• [WORK REQUIRED]:
Among the entries below, find the lines with the word "left" and copy them.

• [DATA FOR PROCESSING]:
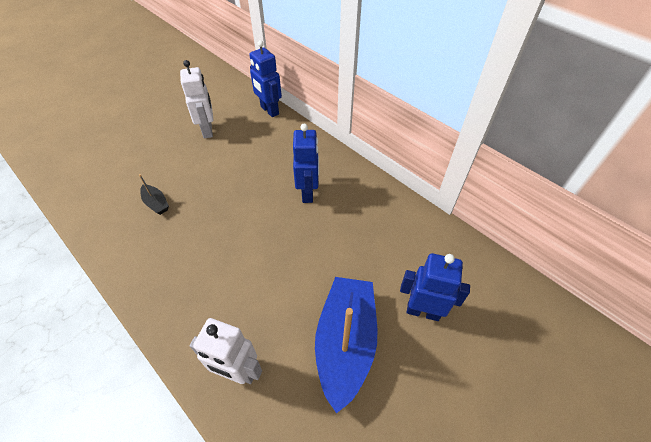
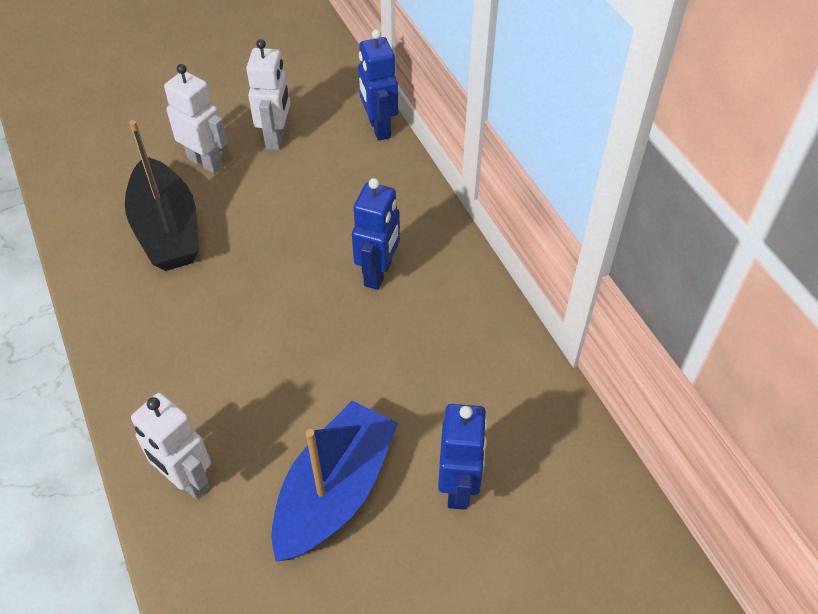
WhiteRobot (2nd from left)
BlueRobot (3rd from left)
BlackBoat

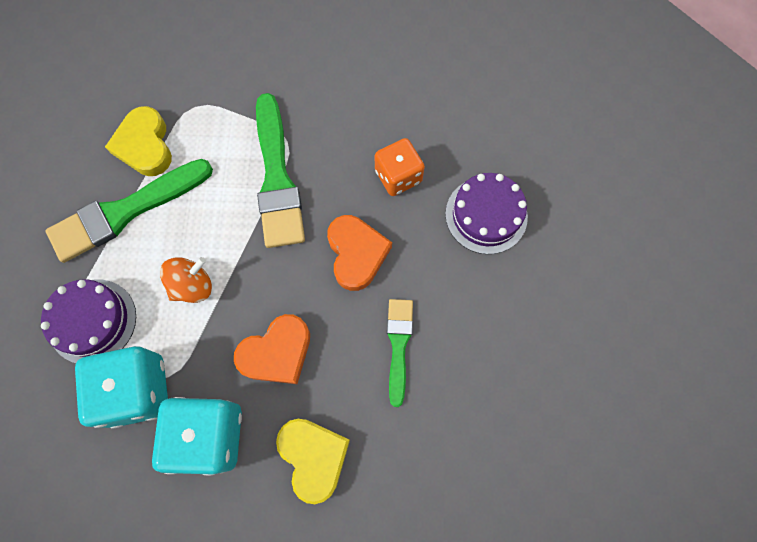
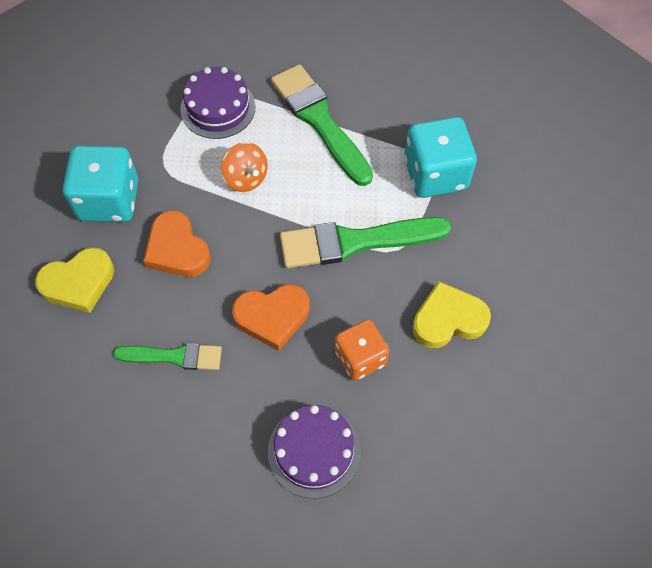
TurquoiseDice (2nd from left)
YellowHeart (2nd from left)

• [THE ANSWER]:
WhiteRobot (2nd from left)
BlueRobot (3rd from left)
TurquoiseDice (2nd from left)
YellowHeart (2nd from left)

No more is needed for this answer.